Your instructions:
Convert the items below, from the line containing "brown circle: moved 6 px left, 5 px up" through the end, into a JSON list of strings with one string per line, leaving out blank lines and the picture lines.

Supplied data:
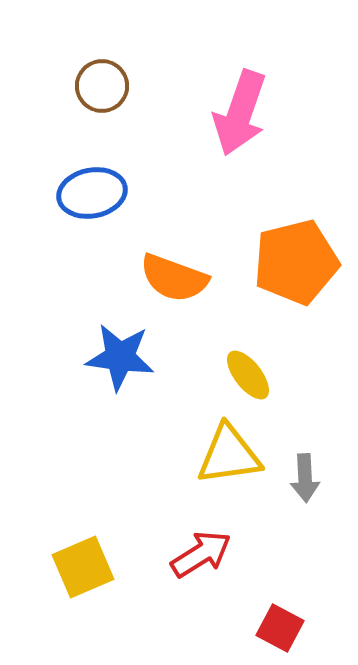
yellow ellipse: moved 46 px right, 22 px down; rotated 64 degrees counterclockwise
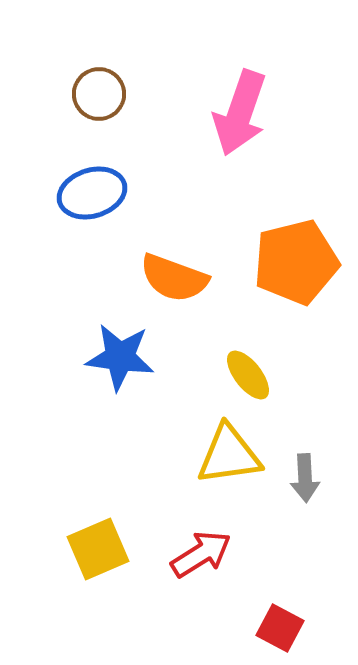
brown circle: moved 3 px left, 8 px down
blue ellipse: rotated 6 degrees counterclockwise
yellow square: moved 15 px right, 18 px up
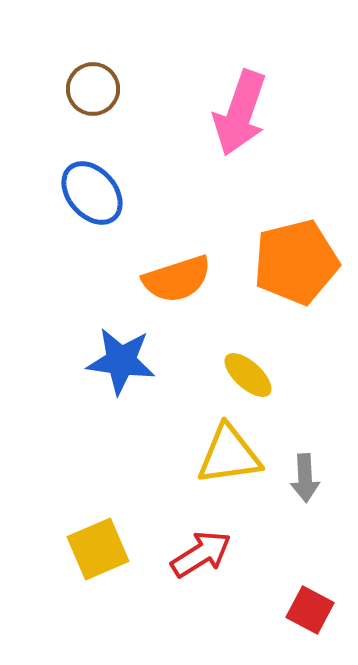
brown circle: moved 6 px left, 5 px up
blue ellipse: rotated 66 degrees clockwise
orange semicircle: moved 3 px right, 1 px down; rotated 38 degrees counterclockwise
blue star: moved 1 px right, 4 px down
yellow ellipse: rotated 10 degrees counterclockwise
red square: moved 30 px right, 18 px up
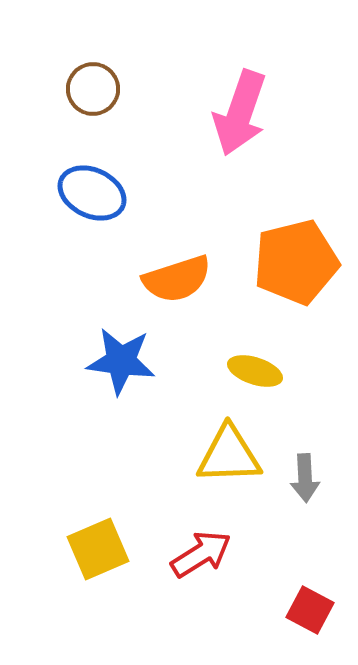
blue ellipse: rotated 24 degrees counterclockwise
yellow ellipse: moved 7 px right, 4 px up; rotated 24 degrees counterclockwise
yellow triangle: rotated 6 degrees clockwise
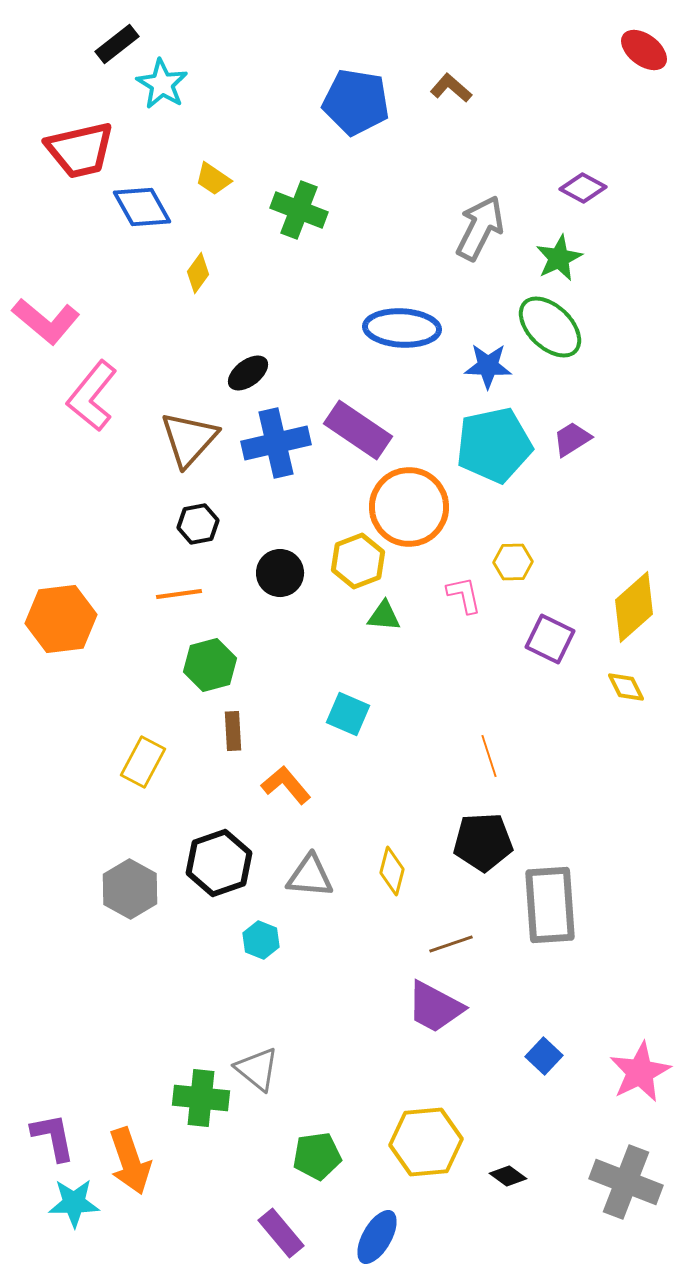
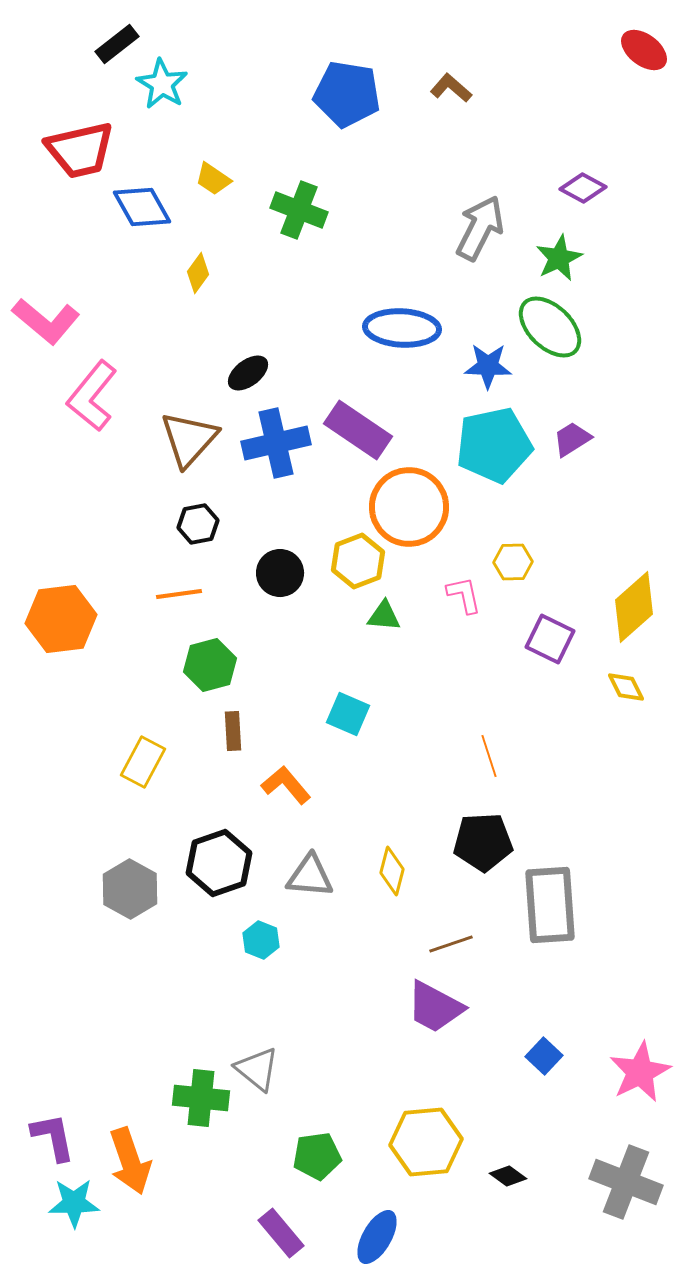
blue pentagon at (356, 102): moved 9 px left, 8 px up
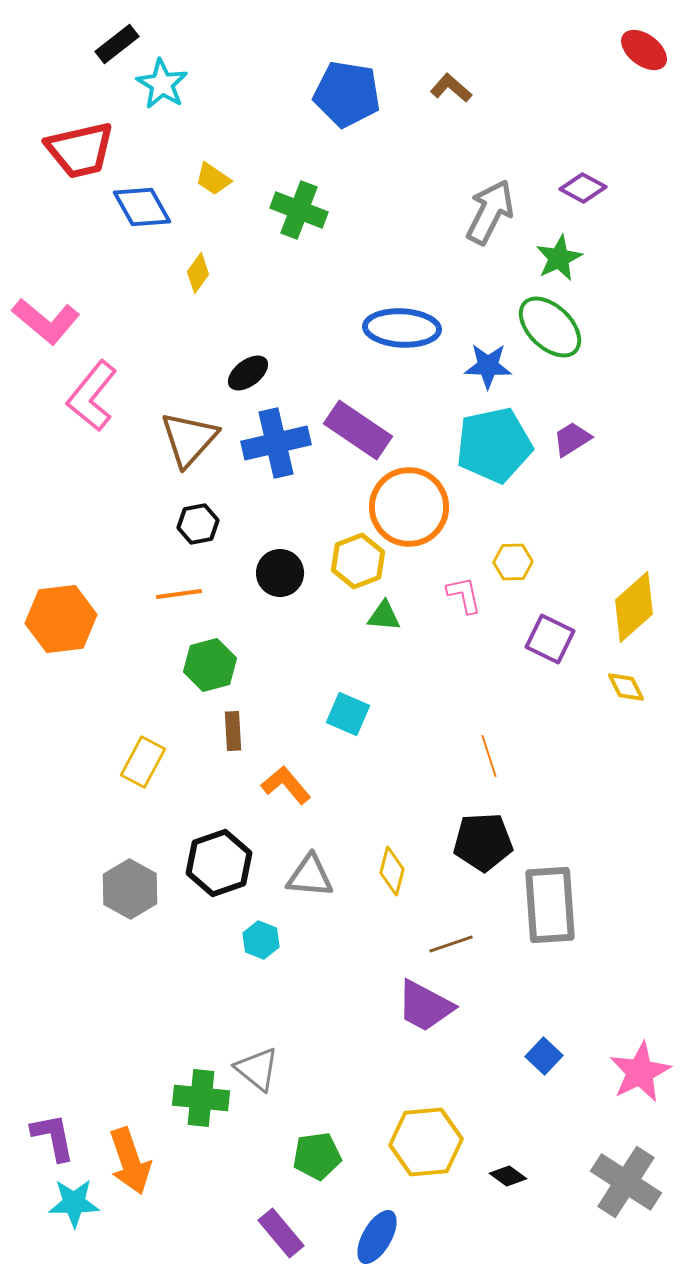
gray arrow at (480, 228): moved 10 px right, 16 px up
purple trapezoid at (435, 1007): moved 10 px left, 1 px up
gray cross at (626, 1182): rotated 12 degrees clockwise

Answer below:
[
  "brown circle: moved 6 px left, 5 px up",
  "blue ellipse: rotated 66 degrees clockwise",
  "orange semicircle: moved 3 px right, 1 px down; rotated 38 degrees counterclockwise",
  "blue star: moved 1 px right, 4 px down",
  "yellow ellipse: rotated 10 degrees counterclockwise",
  "red square: moved 30 px right, 18 px up",
  "blue ellipse: rotated 24 degrees counterclockwise",
  "yellow ellipse: moved 7 px right, 4 px up; rotated 24 degrees counterclockwise",
  "yellow triangle: rotated 6 degrees clockwise",
  "blue pentagon at (356, 102): moved 9 px left, 8 px up",
  "gray arrow at (480, 228): moved 10 px right, 16 px up",
  "purple trapezoid at (435, 1007): moved 10 px left, 1 px up",
  "gray cross at (626, 1182): rotated 12 degrees clockwise"
]